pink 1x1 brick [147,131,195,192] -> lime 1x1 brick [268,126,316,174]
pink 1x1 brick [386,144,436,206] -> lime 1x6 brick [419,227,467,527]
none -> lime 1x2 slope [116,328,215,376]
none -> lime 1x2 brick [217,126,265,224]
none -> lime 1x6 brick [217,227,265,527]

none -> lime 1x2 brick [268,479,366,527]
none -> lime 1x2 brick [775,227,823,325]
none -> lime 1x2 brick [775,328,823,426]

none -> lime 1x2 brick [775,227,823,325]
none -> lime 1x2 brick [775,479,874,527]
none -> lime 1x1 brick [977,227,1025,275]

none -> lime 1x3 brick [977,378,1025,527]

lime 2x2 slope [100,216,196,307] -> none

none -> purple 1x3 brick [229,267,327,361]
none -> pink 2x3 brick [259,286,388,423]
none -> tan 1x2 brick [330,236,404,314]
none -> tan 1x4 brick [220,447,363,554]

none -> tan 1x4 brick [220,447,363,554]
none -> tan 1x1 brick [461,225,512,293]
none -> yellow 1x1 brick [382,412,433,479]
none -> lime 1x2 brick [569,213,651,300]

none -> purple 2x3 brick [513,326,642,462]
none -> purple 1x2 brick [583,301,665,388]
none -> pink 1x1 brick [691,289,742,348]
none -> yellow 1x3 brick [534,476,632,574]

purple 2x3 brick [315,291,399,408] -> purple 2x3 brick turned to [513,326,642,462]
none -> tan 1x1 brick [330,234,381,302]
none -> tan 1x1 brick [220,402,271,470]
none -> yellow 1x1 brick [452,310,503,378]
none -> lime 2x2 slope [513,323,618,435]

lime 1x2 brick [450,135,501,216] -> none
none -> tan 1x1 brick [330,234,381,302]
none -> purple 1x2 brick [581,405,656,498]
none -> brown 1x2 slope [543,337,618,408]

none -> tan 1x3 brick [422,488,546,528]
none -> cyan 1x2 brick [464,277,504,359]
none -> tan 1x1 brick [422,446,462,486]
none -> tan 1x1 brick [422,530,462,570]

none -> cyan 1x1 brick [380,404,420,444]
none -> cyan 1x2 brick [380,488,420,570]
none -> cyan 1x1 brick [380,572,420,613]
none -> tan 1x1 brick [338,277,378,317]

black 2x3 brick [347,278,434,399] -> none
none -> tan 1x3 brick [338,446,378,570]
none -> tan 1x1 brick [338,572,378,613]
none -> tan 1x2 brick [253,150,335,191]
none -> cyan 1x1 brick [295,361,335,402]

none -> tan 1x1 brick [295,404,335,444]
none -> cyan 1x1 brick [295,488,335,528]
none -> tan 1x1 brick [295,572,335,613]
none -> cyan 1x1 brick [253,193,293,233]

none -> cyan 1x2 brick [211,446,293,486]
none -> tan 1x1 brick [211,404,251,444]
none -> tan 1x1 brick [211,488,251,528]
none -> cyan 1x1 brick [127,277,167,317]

-- -- --

WHAT THE TASK ASKS: Copy exactly the lines from the one with "none -> yellow 1x3 brick [534,476,632,574]" down to the last line of the records above, and leave out everything else.

EXERCISE OUTPUT:
none -> yellow 1x3 brick [534,476,632,574]

purple 2x3 brick [315,291,399,408] -> purple 2x3 brick turned to [513,326,642,462]
none -> tan 1x1 brick [330,234,381,302]
none -> tan 1x1 brick [220,402,271,470]
none -> yellow 1x1 brick [452,310,503,378]
none -> lime 2x2 slope [513,323,618,435]

lime 1x2 brick [450,135,501,216] -> none
none -> tan 1x1 brick [330,234,381,302]
none -> purple 1x2 brick [581,405,656,498]
none -> brown 1x2 slope [543,337,618,408]

none -> tan 1x3 brick [422,488,546,528]
none -> cyan 1x2 brick [464,277,504,359]
none -> tan 1x1 brick [422,446,462,486]
none -> tan 1x1 brick [422,530,462,570]

none -> cyan 1x1 brick [380,404,420,444]
none -> cyan 1x2 brick [380,488,420,570]
none -> cyan 1x1 brick [380,572,420,613]
none -> tan 1x1 brick [338,277,378,317]

black 2x3 brick [347,278,434,399] -> none
none -> tan 1x3 brick [338,446,378,570]
none -> tan 1x1 brick [338,572,378,613]
none -> tan 1x2 brick [253,150,335,191]
none -> cyan 1x1 brick [295,361,335,402]

none -> tan 1x1 brick [295,404,335,444]
none -> cyan 1x1 brick [295,488,335,528]
none -> tan 1x1 brick [295,572,335,613]
none -> cyan 1x1 brick [253,193,293,233]

none -> cyan 1x2 brick [211,446,293,486]
none -> tan 1x1 brick [211,404,251,444]
none -> tan 1x1 brick [211,488,251,528]
none -> cyan 1x1 brick [127,277,167,317]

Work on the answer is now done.